===== MATERIAL PROVIDED =====
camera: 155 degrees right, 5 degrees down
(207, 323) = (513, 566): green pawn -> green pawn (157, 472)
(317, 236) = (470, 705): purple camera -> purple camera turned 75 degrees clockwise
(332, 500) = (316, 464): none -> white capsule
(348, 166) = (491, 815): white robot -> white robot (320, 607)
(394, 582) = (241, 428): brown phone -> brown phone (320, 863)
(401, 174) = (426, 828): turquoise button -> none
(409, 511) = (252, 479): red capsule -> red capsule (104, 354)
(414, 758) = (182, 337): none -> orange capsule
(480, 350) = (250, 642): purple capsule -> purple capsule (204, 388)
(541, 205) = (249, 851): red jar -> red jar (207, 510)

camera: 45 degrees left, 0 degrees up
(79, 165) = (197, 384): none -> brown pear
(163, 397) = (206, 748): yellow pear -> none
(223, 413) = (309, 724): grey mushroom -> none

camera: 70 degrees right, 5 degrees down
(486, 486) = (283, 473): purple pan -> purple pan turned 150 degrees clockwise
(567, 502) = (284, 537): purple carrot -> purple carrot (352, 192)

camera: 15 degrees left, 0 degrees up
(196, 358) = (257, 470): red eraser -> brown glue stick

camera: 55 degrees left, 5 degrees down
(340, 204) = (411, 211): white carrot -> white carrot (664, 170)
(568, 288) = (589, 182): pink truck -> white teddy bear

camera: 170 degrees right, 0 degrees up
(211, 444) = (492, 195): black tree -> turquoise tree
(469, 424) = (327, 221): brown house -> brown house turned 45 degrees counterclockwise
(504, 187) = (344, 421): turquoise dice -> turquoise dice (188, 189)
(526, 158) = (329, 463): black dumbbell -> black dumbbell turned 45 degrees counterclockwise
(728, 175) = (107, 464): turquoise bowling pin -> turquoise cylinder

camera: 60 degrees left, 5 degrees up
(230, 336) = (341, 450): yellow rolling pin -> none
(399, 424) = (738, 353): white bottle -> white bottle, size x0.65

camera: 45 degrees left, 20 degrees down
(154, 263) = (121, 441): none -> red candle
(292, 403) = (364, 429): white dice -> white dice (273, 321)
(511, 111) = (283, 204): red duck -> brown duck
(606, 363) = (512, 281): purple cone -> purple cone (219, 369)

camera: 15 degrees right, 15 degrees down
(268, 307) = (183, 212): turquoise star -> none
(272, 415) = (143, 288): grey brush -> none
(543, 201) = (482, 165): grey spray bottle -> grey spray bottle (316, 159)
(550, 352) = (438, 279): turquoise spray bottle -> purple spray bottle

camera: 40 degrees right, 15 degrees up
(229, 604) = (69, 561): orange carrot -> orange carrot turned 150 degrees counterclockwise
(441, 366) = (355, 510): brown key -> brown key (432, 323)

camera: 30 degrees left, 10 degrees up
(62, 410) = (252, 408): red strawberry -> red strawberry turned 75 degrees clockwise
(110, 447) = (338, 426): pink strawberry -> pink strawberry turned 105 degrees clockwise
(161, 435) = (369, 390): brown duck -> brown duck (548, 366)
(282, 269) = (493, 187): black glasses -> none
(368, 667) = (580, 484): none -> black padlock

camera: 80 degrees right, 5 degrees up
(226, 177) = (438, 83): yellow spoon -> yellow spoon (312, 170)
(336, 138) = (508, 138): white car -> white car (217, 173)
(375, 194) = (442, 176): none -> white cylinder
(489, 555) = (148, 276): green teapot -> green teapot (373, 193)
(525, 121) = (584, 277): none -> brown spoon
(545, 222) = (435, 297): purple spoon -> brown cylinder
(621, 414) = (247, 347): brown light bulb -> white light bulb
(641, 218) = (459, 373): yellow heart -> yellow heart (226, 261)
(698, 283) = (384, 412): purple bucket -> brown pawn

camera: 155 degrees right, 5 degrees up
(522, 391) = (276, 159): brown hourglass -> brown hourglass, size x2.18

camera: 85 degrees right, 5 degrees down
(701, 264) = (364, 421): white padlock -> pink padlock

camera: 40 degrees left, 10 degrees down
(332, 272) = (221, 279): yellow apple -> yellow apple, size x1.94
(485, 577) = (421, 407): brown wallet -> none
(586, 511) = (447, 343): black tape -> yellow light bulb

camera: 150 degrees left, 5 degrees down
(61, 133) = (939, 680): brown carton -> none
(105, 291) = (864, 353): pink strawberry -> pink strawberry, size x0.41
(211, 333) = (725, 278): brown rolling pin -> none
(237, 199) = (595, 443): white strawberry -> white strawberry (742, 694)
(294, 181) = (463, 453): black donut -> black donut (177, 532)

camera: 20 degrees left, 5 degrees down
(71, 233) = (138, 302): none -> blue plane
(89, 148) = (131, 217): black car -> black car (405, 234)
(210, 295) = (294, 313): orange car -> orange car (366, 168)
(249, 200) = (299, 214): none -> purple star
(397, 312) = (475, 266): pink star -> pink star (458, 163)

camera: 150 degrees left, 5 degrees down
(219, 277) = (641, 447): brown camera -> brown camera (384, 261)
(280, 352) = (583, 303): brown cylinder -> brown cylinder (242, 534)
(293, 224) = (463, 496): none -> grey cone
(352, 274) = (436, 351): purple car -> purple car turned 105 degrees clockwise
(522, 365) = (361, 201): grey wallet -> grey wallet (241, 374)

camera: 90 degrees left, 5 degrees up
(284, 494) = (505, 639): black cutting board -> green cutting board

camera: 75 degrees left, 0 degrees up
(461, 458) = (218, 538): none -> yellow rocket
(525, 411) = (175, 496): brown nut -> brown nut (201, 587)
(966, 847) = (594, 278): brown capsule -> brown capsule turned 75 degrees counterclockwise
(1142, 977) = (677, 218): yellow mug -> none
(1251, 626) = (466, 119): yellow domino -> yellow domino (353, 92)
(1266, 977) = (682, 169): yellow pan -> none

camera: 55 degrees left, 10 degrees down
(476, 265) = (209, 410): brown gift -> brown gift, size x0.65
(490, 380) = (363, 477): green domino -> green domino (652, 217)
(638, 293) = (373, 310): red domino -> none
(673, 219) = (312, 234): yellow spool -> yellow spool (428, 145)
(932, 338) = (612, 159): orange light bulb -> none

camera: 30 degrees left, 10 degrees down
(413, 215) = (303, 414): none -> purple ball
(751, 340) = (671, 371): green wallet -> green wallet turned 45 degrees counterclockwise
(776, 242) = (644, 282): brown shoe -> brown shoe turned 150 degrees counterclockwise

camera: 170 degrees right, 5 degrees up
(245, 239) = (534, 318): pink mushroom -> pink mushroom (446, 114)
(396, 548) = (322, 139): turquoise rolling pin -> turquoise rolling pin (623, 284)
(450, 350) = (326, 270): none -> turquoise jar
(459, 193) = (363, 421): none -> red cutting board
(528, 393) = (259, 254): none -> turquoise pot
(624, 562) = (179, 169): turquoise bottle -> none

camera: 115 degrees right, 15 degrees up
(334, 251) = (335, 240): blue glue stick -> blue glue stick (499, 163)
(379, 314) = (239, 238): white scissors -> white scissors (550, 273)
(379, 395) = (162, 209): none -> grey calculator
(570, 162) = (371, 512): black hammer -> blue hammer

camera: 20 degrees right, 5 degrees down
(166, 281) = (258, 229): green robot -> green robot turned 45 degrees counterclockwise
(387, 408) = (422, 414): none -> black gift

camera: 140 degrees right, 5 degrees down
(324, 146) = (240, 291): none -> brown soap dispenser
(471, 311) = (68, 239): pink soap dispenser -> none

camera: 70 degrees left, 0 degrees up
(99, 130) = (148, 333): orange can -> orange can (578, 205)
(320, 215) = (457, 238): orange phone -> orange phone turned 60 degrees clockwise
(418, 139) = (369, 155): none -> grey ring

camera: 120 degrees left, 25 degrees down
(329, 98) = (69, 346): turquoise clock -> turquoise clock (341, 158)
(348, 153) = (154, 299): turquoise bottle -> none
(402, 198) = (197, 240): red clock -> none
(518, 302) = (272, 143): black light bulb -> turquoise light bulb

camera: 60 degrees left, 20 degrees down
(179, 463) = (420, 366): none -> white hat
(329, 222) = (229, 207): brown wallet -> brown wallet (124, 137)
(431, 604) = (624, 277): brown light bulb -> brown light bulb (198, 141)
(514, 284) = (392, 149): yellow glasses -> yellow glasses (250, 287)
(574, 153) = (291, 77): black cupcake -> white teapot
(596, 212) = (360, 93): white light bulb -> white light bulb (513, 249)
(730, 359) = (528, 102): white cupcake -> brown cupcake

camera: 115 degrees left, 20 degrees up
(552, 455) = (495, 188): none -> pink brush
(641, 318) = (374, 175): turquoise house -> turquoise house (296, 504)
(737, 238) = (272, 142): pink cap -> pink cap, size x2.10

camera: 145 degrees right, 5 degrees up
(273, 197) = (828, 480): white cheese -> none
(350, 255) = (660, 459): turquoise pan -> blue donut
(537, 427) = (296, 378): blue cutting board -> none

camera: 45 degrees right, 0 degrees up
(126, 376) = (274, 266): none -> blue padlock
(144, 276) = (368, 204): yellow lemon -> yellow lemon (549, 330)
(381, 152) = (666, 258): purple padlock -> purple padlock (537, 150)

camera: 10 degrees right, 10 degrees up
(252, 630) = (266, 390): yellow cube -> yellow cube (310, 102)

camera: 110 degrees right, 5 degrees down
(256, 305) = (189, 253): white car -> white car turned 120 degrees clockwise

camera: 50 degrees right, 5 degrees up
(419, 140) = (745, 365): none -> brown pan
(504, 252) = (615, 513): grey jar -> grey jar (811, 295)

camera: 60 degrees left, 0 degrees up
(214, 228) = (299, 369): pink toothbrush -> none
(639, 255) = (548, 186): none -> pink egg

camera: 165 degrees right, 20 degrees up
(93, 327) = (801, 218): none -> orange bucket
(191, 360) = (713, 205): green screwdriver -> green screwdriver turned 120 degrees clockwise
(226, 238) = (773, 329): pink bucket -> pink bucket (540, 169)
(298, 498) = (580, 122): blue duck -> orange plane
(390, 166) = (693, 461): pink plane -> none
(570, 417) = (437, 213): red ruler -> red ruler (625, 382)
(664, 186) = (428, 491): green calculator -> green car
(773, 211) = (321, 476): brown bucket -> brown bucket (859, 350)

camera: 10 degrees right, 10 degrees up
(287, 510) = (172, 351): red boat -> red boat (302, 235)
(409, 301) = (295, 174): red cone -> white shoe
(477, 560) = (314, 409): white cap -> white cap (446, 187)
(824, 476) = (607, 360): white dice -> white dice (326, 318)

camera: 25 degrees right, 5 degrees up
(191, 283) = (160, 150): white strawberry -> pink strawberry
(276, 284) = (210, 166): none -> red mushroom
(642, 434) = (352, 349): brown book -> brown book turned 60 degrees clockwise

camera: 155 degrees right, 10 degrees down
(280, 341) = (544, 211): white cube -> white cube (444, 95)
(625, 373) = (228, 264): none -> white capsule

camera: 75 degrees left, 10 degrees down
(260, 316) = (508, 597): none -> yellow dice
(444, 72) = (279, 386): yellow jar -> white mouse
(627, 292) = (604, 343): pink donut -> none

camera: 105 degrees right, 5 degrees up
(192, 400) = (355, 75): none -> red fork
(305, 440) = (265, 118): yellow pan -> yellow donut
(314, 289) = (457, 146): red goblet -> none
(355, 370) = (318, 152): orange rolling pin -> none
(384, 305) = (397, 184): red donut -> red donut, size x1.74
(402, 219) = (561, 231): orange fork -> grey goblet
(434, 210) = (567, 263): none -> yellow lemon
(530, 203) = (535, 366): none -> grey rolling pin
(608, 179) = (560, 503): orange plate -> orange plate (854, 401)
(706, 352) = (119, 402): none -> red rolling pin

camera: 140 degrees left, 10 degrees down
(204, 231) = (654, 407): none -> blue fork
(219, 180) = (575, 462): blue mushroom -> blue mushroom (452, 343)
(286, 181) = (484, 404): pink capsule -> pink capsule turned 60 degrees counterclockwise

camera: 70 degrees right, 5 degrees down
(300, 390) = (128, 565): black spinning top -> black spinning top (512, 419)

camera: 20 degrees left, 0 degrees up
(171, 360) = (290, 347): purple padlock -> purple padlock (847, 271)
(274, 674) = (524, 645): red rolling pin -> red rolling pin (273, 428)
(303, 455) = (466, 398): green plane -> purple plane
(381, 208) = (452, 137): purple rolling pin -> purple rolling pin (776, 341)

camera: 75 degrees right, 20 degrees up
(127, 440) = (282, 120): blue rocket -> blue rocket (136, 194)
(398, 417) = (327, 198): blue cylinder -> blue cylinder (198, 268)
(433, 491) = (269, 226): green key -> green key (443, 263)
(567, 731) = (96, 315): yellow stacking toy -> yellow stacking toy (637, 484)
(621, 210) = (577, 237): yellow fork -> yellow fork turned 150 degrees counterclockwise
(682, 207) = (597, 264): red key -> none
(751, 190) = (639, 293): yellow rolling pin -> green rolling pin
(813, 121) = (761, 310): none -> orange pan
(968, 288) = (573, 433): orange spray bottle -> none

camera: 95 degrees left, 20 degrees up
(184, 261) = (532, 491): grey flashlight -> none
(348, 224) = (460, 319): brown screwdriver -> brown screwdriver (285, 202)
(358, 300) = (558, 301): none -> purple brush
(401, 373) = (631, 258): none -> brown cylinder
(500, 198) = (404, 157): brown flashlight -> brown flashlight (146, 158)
=====
> **TASK OBJECTIVE**
Output the lines above exactly, but only those between the line holding "camera: 45 degrees left, 0 degrees up" and the line holding "(568, 288) = (589, 182): pink", inclusive.

> **TASK OUTPUT**
camera: 45 degrees left, 0 degrees up
(79, 165) = (197, 384): none -> brown pear
(163, 397) = (206, 748): yellow pear -> none
(223, 413) = (309, 724): grey mushroom -> none

camera: 70 degrees right, 5 degrees down
(486, 486) = (283, 473): purple pan -> purple pan turned 150 degrees clockwise
(567, 502) = (284, 537): purple carrot -> purple carrot (352, 192)

camera: 15 degrees left, 0 degrees up
(196, 358) = (257, 470): red eraser -> brown glue stick

camera: 55 degrees left, 5 degrees down
(340, 204) = (411, 211): white carrot -> white carrot (664, 170)
(568, 288) = (589, 182): pink truck -> white teddy bear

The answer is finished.